DIRECTIONS -> Among the lines of the material below, how many carry the word "DRIVER"? Only the number is wanted.

************

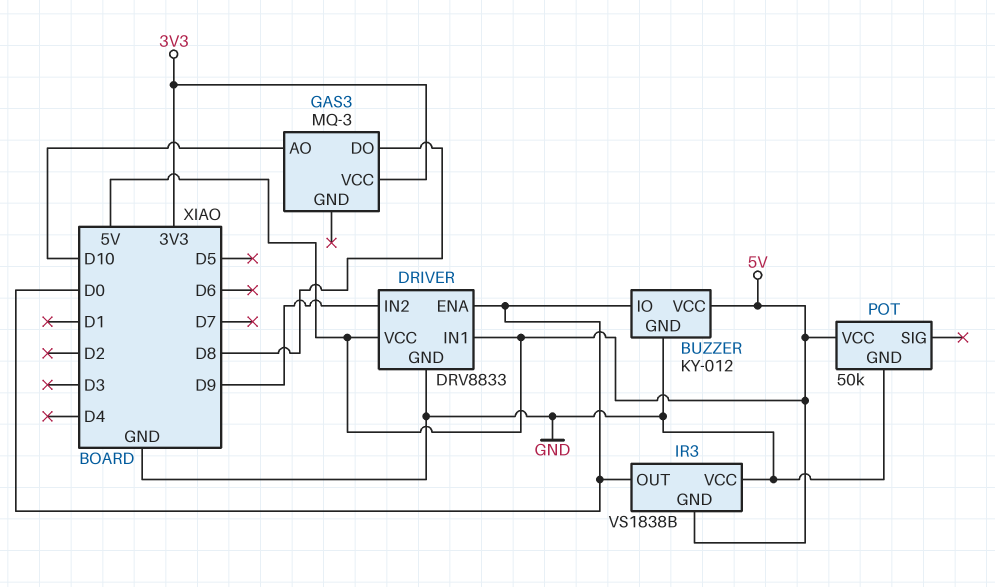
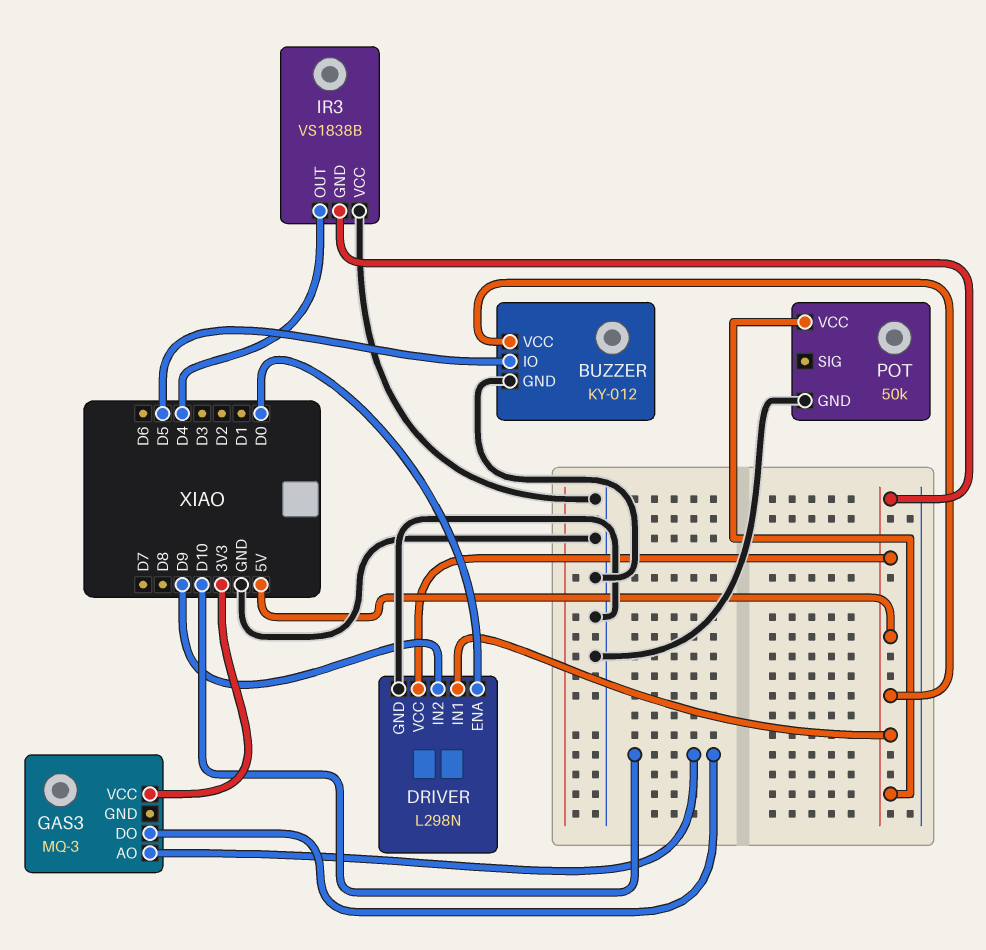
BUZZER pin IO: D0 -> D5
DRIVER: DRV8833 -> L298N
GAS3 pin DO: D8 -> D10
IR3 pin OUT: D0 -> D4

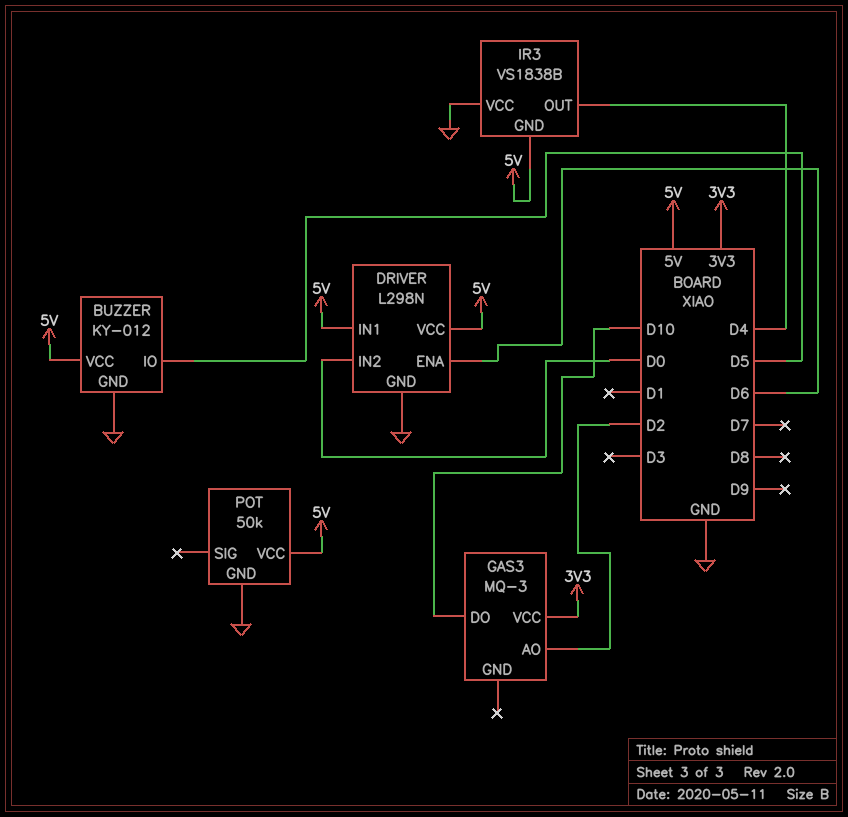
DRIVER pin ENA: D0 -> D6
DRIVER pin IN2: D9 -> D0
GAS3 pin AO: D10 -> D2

************

RESULT OF THIS EXERCISE -> 3